*** Opening of DATA FOR THIS TASK ***
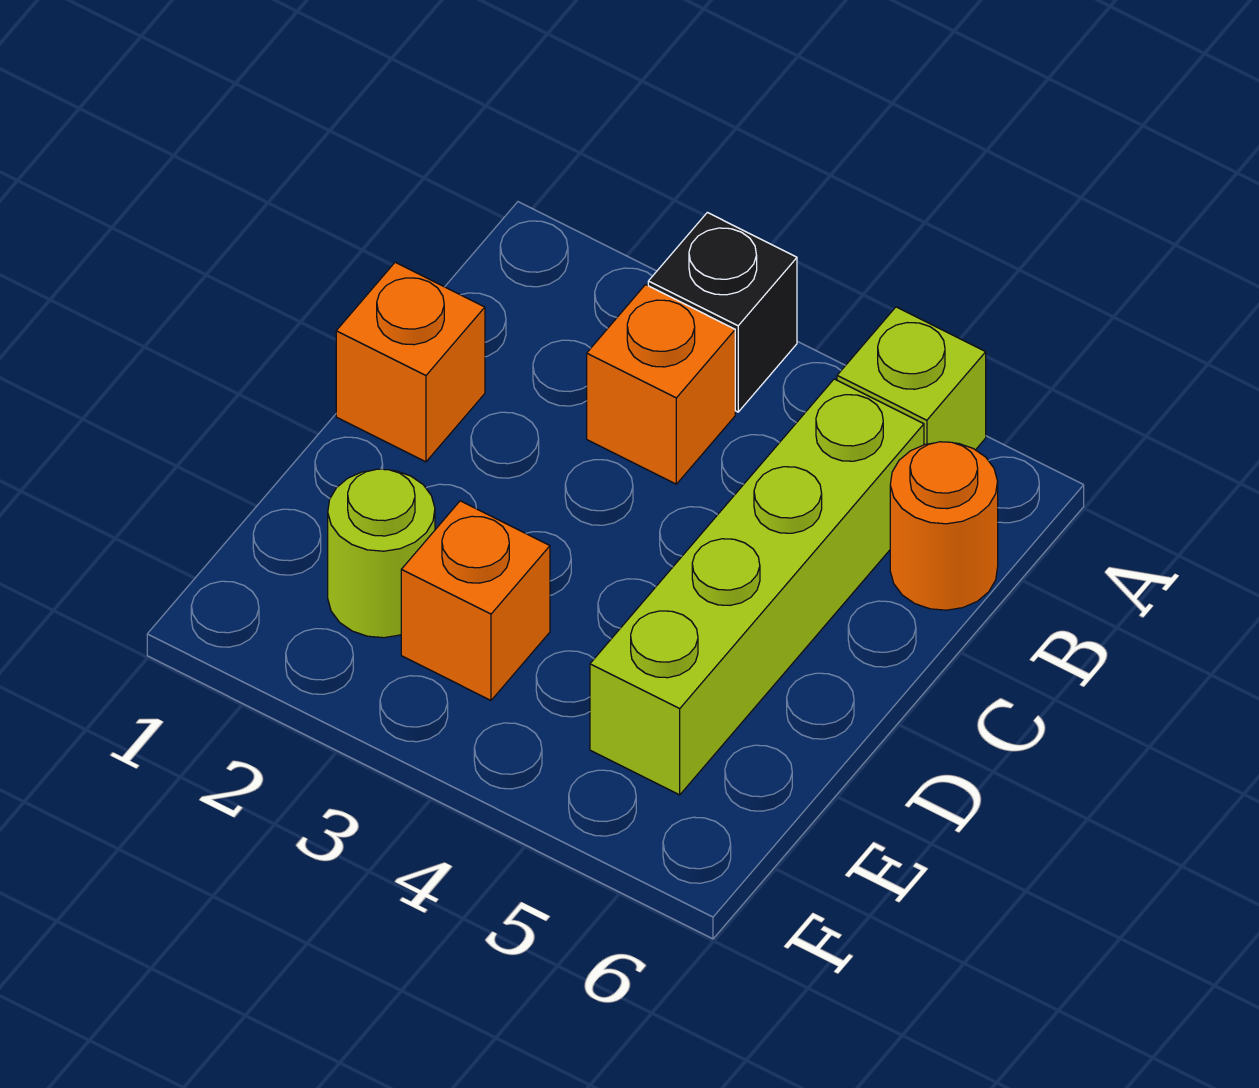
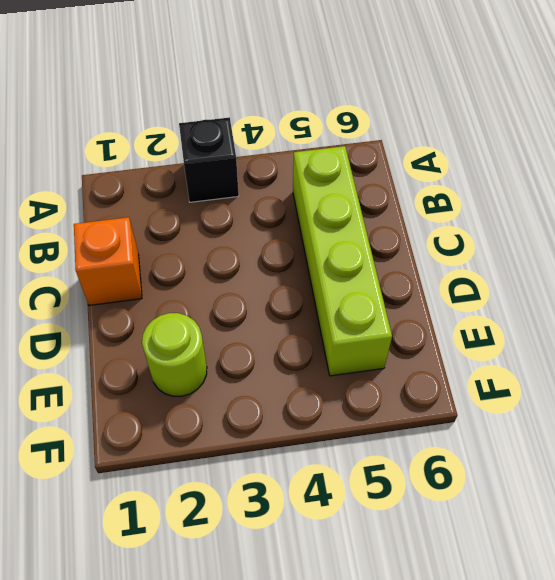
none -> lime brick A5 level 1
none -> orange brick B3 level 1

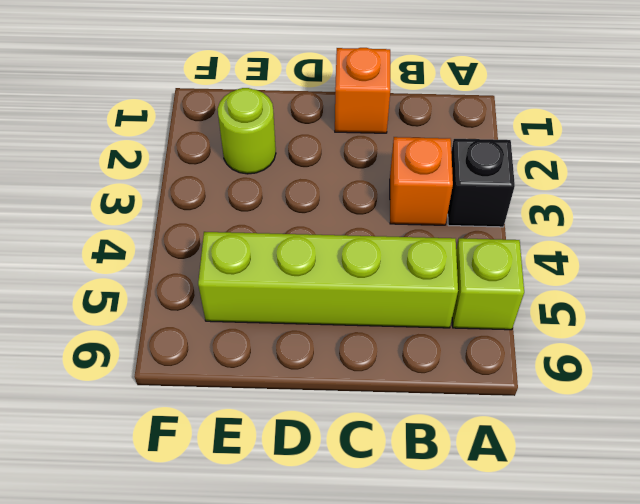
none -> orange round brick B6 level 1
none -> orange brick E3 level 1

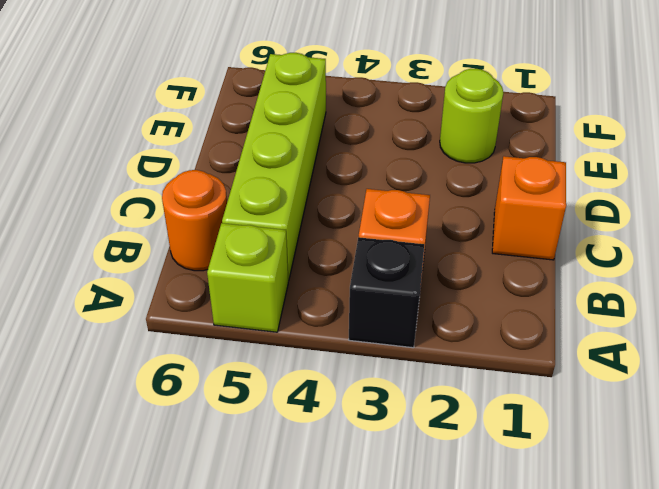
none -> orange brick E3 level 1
*** Close of DATA FOR THIS TASK ***
*** Opening of DATA FOR THIS TASK ***
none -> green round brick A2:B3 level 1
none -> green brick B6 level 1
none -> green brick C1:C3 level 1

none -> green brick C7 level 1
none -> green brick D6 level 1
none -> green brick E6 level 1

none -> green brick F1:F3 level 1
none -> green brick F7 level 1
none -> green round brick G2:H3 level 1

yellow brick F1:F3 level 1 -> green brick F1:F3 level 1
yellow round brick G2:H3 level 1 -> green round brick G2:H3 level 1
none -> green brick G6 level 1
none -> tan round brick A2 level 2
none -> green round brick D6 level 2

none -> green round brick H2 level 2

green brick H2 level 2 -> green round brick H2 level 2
*** Close of DATA FOR THIS TASK ***
*** Opening of DATA FOR THIS TASK ***
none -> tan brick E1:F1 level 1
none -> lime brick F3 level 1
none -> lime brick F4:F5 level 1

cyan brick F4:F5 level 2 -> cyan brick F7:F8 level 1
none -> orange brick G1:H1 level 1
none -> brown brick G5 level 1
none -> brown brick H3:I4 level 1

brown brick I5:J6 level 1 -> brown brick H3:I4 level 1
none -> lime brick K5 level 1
*** Close of DATA FOR THIS TASK ***
_WORK INSTRUCTIONS_
Here the output must be the lines above from the line with "none -> green round brick G2:H3 level 1" to the line with "green brick H2", both included, duplicated word for word and nothing else.

_RESULT_
none -> green round brick G2:H3 level 1

yellow brick F1:F3 level 1 -> green brick F1:F3 level 1
yellow round brick G2:H3 level 1 -> green round brick G2:H3 level 1
none -> green brick G6 level 1
none -> tan round brick A2 level 2
none -> green round brick D6 level 2

none -> green round brick H2 level 2

green brick H2 level 2 -> green round brick H2 level 2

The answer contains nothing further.